--- THE INPUT ---

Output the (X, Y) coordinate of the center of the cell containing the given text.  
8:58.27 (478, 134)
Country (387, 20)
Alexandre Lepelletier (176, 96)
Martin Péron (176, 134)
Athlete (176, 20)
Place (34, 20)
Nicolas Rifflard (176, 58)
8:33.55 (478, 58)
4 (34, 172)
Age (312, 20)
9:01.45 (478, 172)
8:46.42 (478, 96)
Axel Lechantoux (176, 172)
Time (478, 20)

---
--- THE INPUT ---

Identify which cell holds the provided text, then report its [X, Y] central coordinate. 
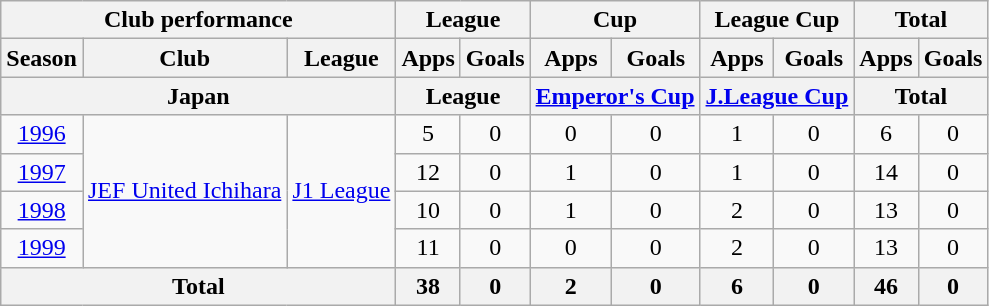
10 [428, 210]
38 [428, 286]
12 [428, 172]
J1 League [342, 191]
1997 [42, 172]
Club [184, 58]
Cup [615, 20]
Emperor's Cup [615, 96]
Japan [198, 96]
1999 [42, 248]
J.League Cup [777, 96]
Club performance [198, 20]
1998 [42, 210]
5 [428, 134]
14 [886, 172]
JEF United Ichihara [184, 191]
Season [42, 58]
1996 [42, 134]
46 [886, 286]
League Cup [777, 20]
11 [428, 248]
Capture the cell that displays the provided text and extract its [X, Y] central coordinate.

---
--- THE INPUT ---

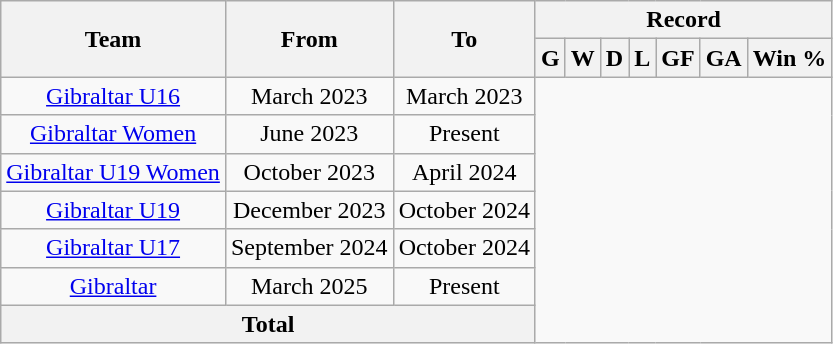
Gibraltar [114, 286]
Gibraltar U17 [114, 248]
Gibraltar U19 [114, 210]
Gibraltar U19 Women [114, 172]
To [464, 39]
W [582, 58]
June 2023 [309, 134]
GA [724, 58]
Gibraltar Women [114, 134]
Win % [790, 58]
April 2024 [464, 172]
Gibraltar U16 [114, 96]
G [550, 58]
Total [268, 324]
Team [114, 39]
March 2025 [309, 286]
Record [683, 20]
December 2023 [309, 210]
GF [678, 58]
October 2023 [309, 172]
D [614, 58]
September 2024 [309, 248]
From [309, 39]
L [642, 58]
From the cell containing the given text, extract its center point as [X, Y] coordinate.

---

> _PROBLEM TO WORK ON_:
Gather every line of the data entries that contains the string "League", and list those lines in the order they appear.

> _SOLUTION BELOW_:
J1 League [342, 191]
J.League Cup [777, 96]
League Cup [777, 20]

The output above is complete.